(Pixel coordinate object listings)
###

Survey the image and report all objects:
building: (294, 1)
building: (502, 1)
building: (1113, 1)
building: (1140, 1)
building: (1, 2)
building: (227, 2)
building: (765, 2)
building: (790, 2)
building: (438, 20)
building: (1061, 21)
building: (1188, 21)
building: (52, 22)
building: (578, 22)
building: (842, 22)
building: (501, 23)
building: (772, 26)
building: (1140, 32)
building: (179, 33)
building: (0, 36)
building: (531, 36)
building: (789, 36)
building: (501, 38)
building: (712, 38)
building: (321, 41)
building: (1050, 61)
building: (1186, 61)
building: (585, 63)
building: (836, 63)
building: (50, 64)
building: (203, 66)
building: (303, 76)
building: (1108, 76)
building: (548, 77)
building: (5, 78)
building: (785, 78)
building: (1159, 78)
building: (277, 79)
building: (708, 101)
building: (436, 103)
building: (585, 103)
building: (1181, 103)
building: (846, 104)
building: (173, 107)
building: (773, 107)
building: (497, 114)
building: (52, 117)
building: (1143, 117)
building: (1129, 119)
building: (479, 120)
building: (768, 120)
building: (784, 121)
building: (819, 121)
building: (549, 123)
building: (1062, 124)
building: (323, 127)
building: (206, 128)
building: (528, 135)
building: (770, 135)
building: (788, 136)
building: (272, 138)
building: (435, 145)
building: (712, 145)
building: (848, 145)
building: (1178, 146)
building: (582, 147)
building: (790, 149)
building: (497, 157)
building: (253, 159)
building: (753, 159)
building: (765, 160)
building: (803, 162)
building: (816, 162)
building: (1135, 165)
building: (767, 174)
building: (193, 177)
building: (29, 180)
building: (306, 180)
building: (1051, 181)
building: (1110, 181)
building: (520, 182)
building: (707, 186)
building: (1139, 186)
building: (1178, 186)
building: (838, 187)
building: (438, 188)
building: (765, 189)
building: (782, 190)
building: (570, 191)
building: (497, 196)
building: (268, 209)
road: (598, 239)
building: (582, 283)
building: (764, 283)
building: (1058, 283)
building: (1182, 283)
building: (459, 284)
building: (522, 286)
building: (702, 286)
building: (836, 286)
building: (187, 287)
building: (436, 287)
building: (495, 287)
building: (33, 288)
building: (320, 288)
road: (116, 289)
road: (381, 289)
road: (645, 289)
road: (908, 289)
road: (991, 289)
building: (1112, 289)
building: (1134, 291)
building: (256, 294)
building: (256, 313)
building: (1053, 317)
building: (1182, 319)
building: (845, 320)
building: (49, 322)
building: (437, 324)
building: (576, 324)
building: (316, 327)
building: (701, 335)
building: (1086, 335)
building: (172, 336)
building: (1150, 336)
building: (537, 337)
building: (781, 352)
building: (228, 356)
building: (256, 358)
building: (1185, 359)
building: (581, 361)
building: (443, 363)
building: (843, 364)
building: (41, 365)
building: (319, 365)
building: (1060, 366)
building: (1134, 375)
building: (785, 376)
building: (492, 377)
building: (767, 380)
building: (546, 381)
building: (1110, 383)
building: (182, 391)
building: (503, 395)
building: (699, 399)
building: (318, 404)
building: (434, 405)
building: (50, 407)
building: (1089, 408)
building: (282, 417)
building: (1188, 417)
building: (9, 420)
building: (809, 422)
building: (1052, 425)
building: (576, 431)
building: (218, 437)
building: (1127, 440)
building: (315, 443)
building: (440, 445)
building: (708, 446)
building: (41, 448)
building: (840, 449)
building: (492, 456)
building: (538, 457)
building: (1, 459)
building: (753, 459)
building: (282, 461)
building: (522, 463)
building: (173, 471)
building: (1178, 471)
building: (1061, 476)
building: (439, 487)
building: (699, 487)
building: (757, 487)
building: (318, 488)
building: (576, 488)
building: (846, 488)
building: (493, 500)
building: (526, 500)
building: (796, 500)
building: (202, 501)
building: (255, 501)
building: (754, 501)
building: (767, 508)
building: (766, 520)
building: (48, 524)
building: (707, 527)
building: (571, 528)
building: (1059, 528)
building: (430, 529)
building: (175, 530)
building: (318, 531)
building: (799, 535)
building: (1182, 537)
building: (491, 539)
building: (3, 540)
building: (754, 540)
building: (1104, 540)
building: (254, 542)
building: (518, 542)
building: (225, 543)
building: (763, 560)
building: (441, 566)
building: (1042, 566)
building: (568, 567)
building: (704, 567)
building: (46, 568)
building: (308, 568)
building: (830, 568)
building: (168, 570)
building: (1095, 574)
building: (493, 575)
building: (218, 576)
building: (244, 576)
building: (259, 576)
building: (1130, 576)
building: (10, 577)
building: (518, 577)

###

Directions — Search the entries for the word "road" and report how many lines contain it, as a bare number.

Answer section — 6